THE TASK
Output the exact lines that start at the one containing "S3: none -> switch (GND, N10)" and continue to the last line of the entries below; do not output pictures.

(Stored items)
----

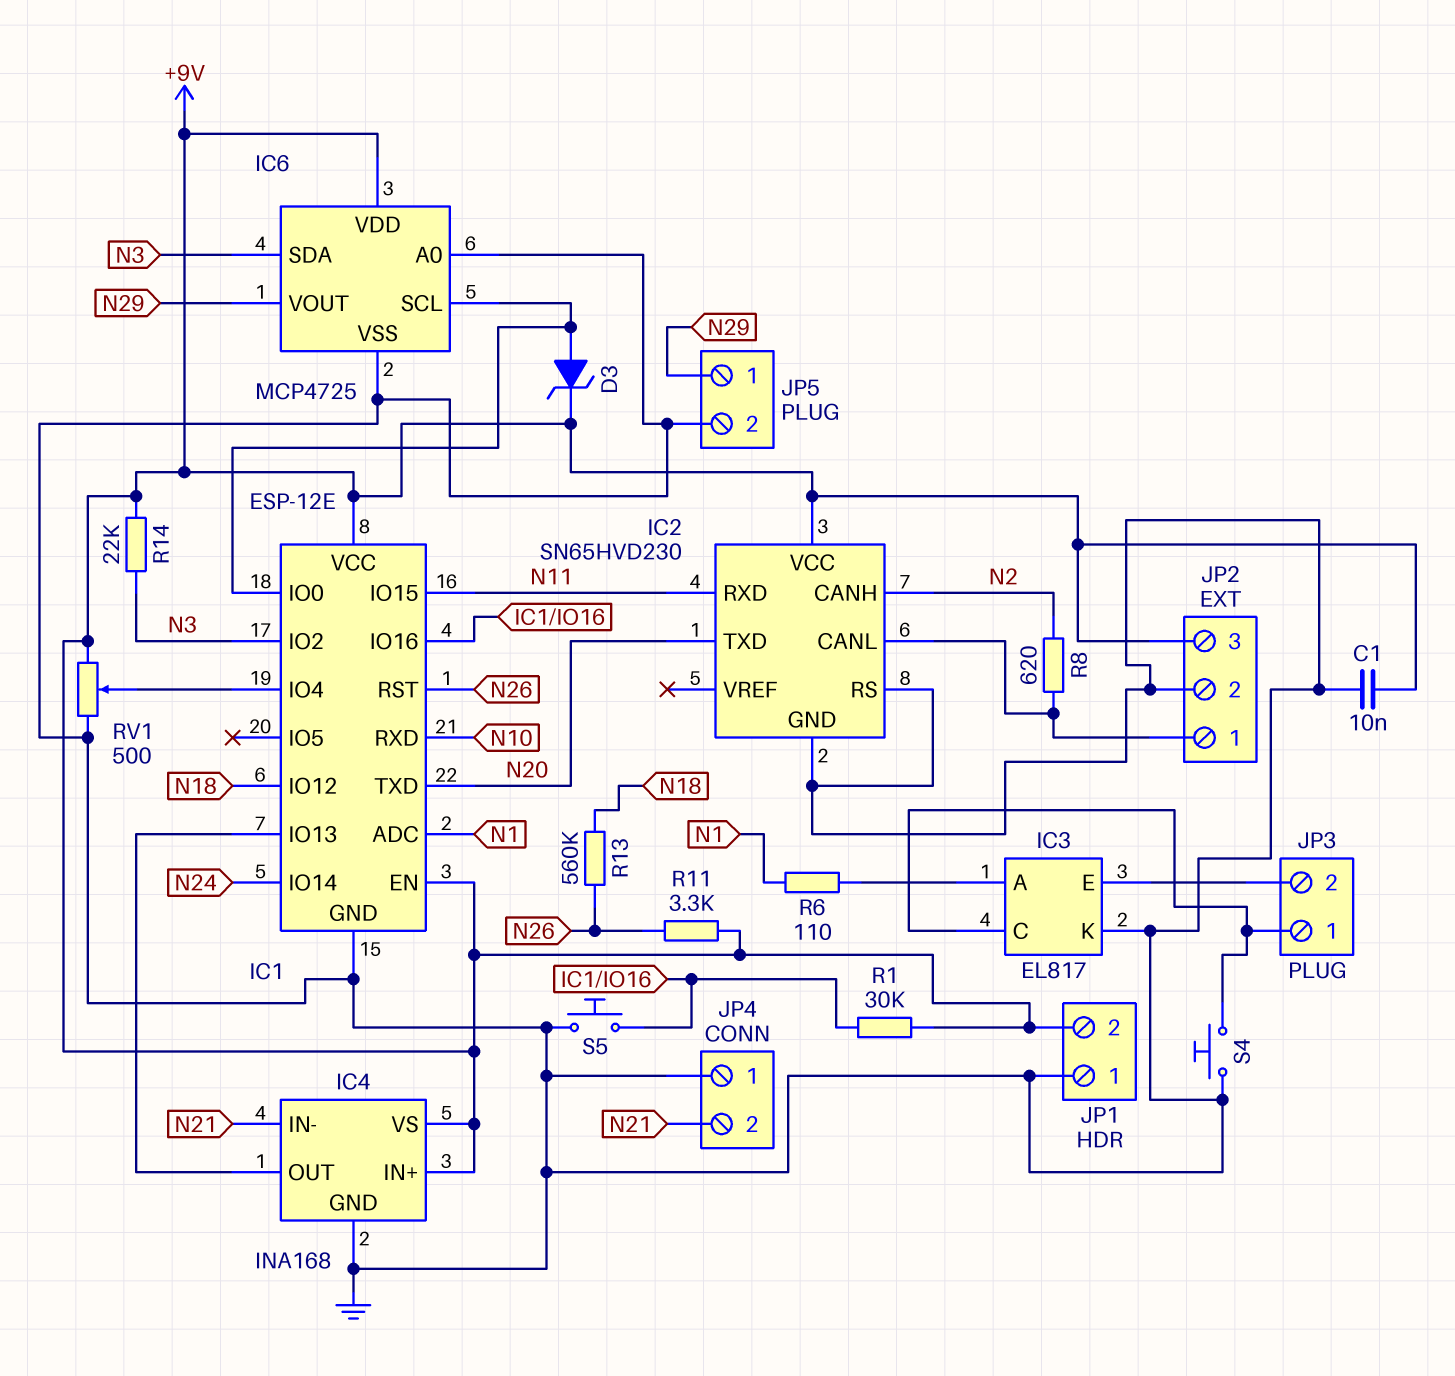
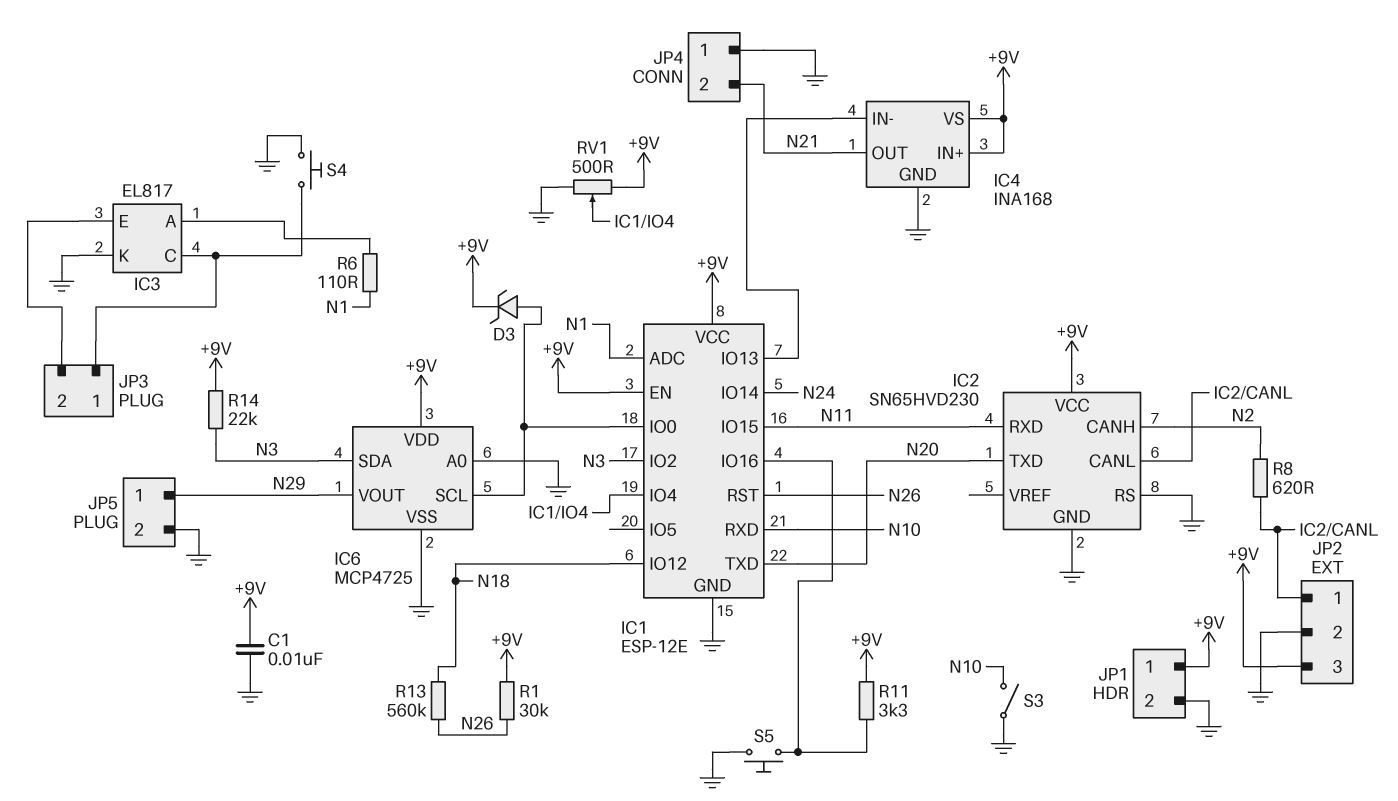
IC4 pin IN-: N21 -> IC1/IO13
IC4 pin OUT: IC1/IO13 -> N21
JP1 pin 1: GND -> +9V
JP1 pin 2: +9V -> GND
R1: 30k (+9V, IC1/IO16) -> 30k (+9V, N26)
R11: 3.3k (+9V, N26) -> 3.3k (+9V, IC1/IO16)
S3: none -> switch (GND, N10)

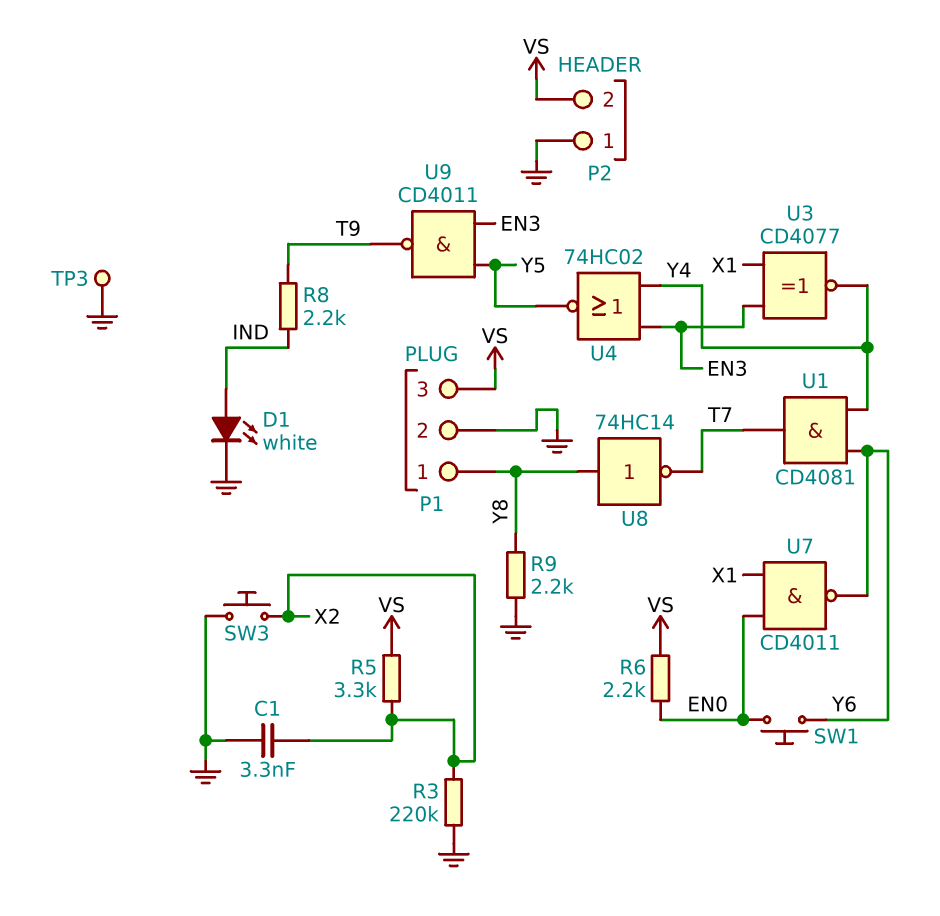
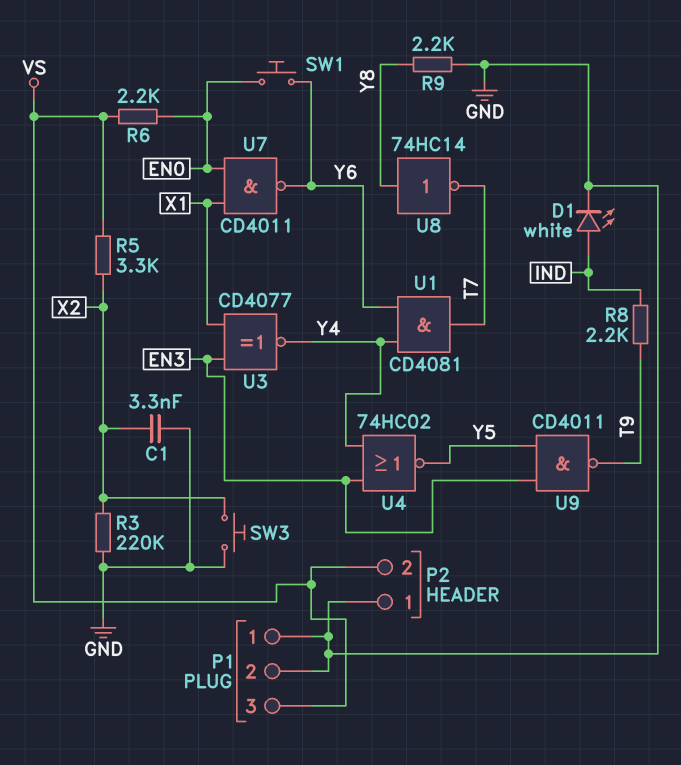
P1 pin 1: Y8 -> GND
TP3: test point (GND) -> none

----

PROBLEM SOLUTION
S3: none -> switch (GND, N10)

P1 pin 1: Y8 -> GND
TP3: test point (GND) -> none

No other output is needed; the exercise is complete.